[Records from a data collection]
=== Begin Enclosure ===

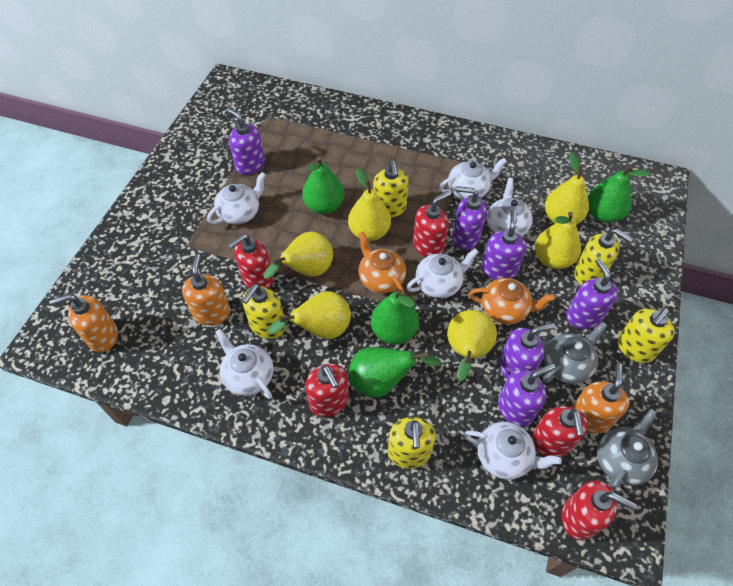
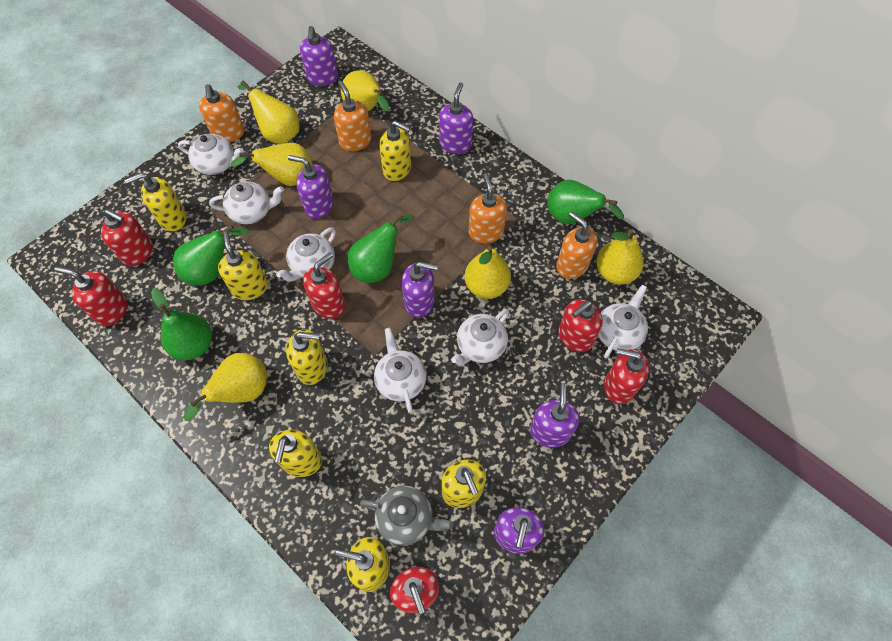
grey teapot: [543,322,608,384] [597,409,658,491] = 2 -> [360,485,453,546] = 1
orange soap dispenser: [49,294,118,352] [182,254,231,325] [572,363,630,433] = 3 -> [199,84,244,142] [334,81,371,151] [469,173,507,244] [556,212,598,279] = 4
orange teapot: [359,232,406,295] [469,278,555,324] = 2 -> none = 0
red soap dispenser: [228,234,274,289] [305,364,349,417] [413,191,451,257] [531,406,588,457] [562,480,637,540] = 5 -> [55,267,127,326] [101,209,153,266] [303,252,345,319] [390,567,439,614] [558,299,603,352] [604,348,649,404] = 6
yellow soap dispenser: [242,284,286,339] [373,161,409,217] [388,417,436,469] [574,228,633,285] [618,308,675,363] = 5 -> [124,172,187,231] [218,231,268,300] [269,430,322,477] [286,329,328,385] [336,537,390,592] [379,121,411,181] [442,460,486,508] = 7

=== End Enclosure ===

## REQUIREMENT
Restate word for word only the lines above from the line containing "orange teapot: [359,232,406,295]" to the line containing "red soap dispenser: [228,234,274,289]", both of them included.

## YOUR SOLUTION
orange teapot: [359,232,406,295] [469,278,555,324] = 2 -> none = 0
red soap dispenser: [228,234,274,289] [305,364,349,417] [413,191,451,257] [531,406,588,457] [562,480,637,540] = 5 -> [55,267,127,326] [101,209,153,266] [303,252,345,319] [390,567,439,614] [558,299,603,352] [604,348,649,404] = 6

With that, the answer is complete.